_What is expected_
Your reply must contain the full listing below, reproduced exactly, but no pictures.

_Recorded data_
....

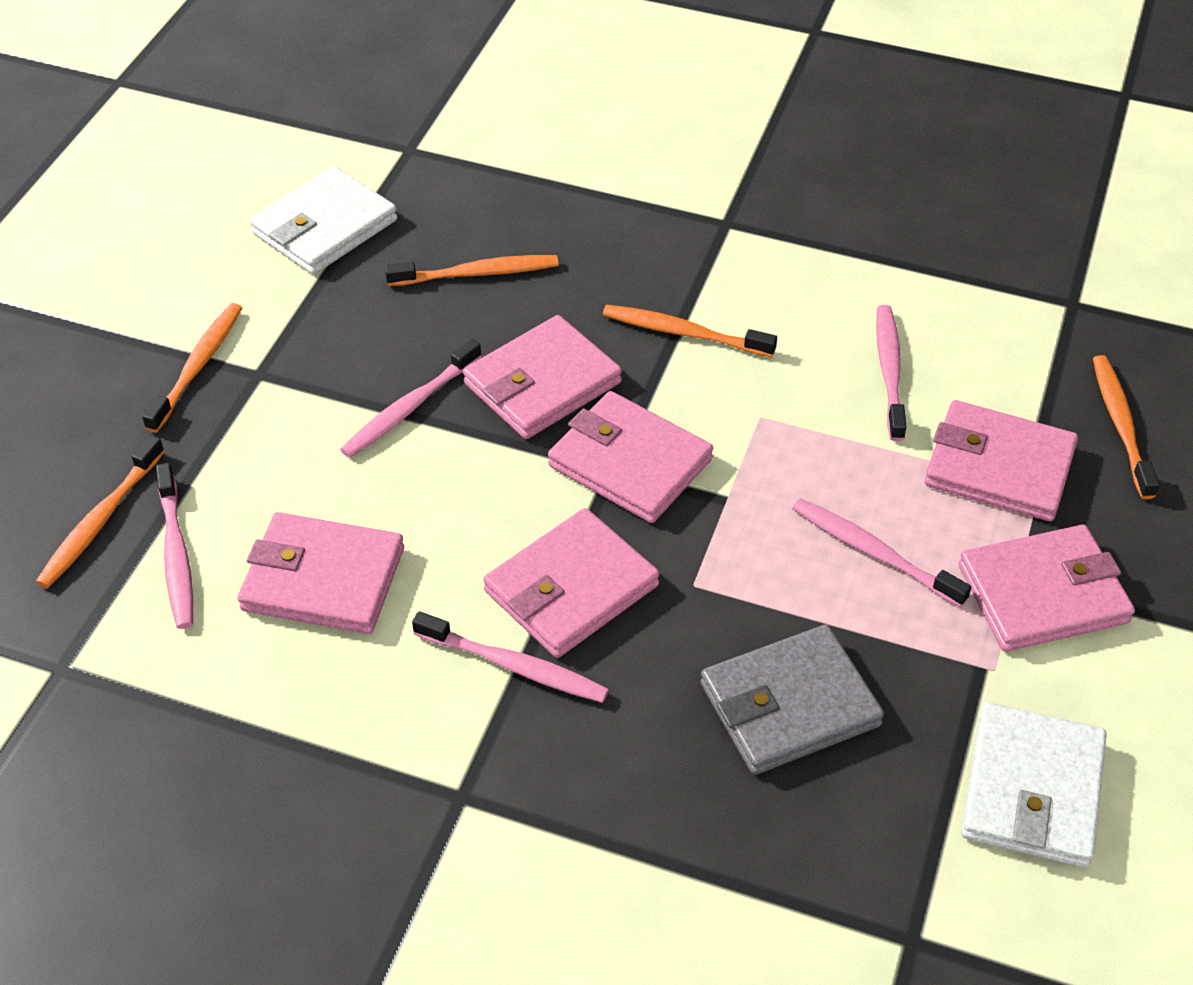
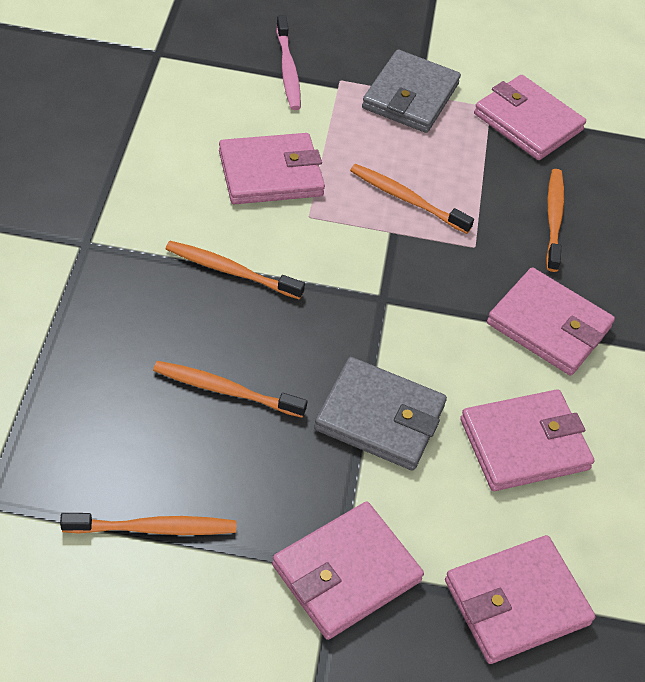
grey wallet: 1 -> 2
pink toothbrush: 5 -> 1
white wallet: 2 -> 0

....

_Completed exercise_
grey wallet: 1 -> 2
pink toothbrush: 5 -> 1
white wallet: 2 -> 0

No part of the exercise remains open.